● **Brief**
An exact transcription of all the records below is required, without any images.

(Exercise input)

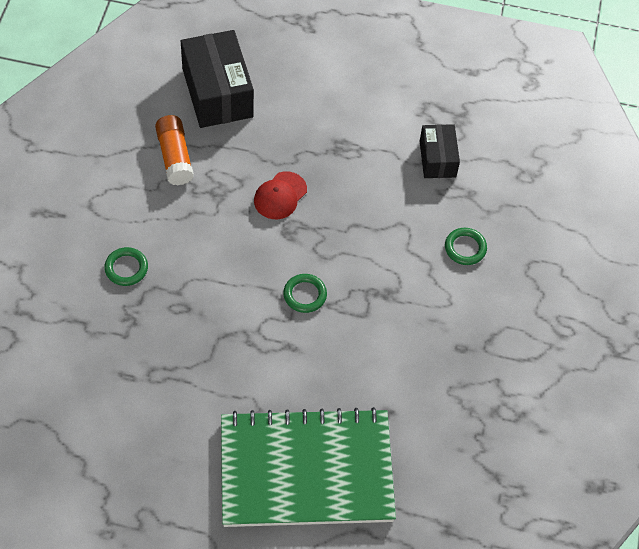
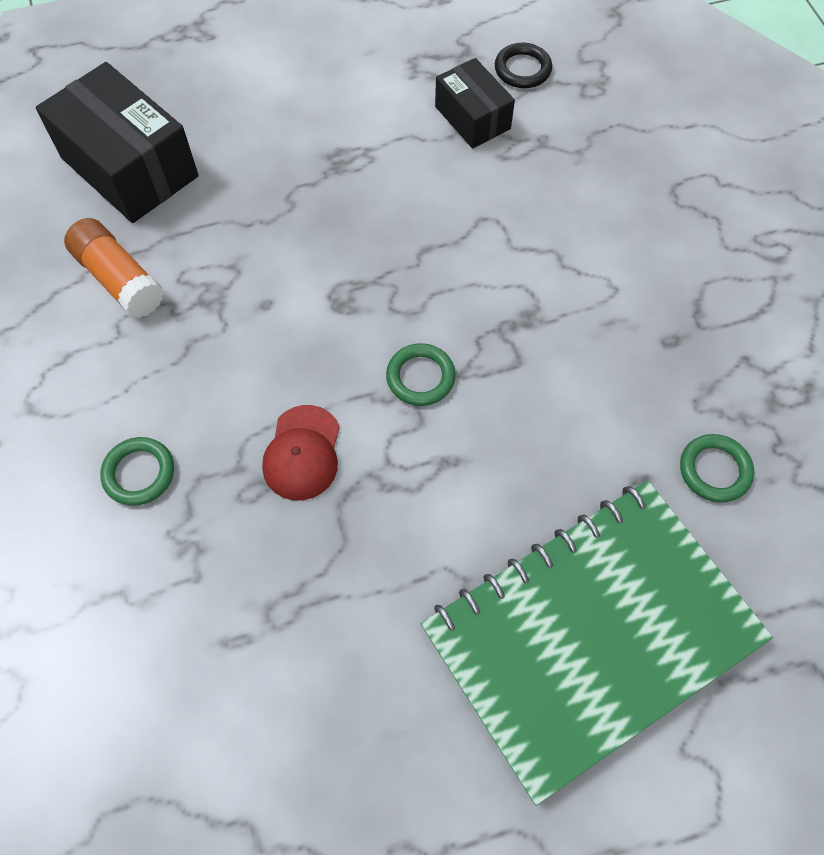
camera: 25 degrees left, 5 degrees up
(280, 196) = (300, 260): red cap -> red cap (302, 453)
(465, 248) = (583, 210): green ring -> green ring (714, 470)
(490, 143) = (522, 69): none -> black ring

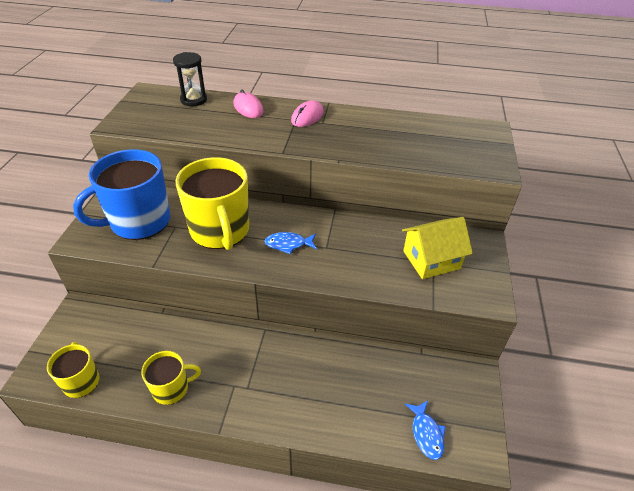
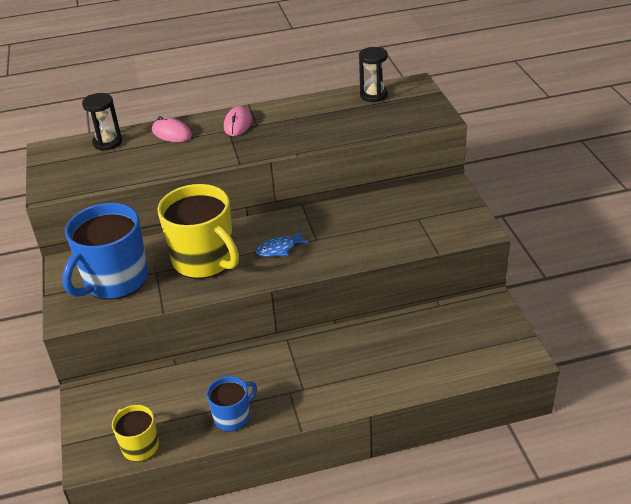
camera: 20 degrees left, 5 degrees down
(171, 388) = (233, 417): yellow mug -> blue mug
(426, 433) = (476, 360): blue fish -> none
(431, 260) = (415, 217): yellow house -> none
(444, 128) = (373, 95): none -> black hourglass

(End Exercise input)

● **Exercise result**
camera: 25 degrees left, 5 degrees up
(280, 196) = (300, 260): red cap -> red cap (302, 453)
(465, 248) = (583, 210): green ring -> green ring (714, 470)
(490, 143) = (522, 69): none -> black ring

camera: 20 degrees left, 5 degrees down
(171, 388) = (233, 417): yellow mug -> blue mug
(426, 433) = (476, 360): blue fish -> none
(431, 260) = (415, 217): yellow house -> none
(444, 128) = (373, 95): none -> black hourglass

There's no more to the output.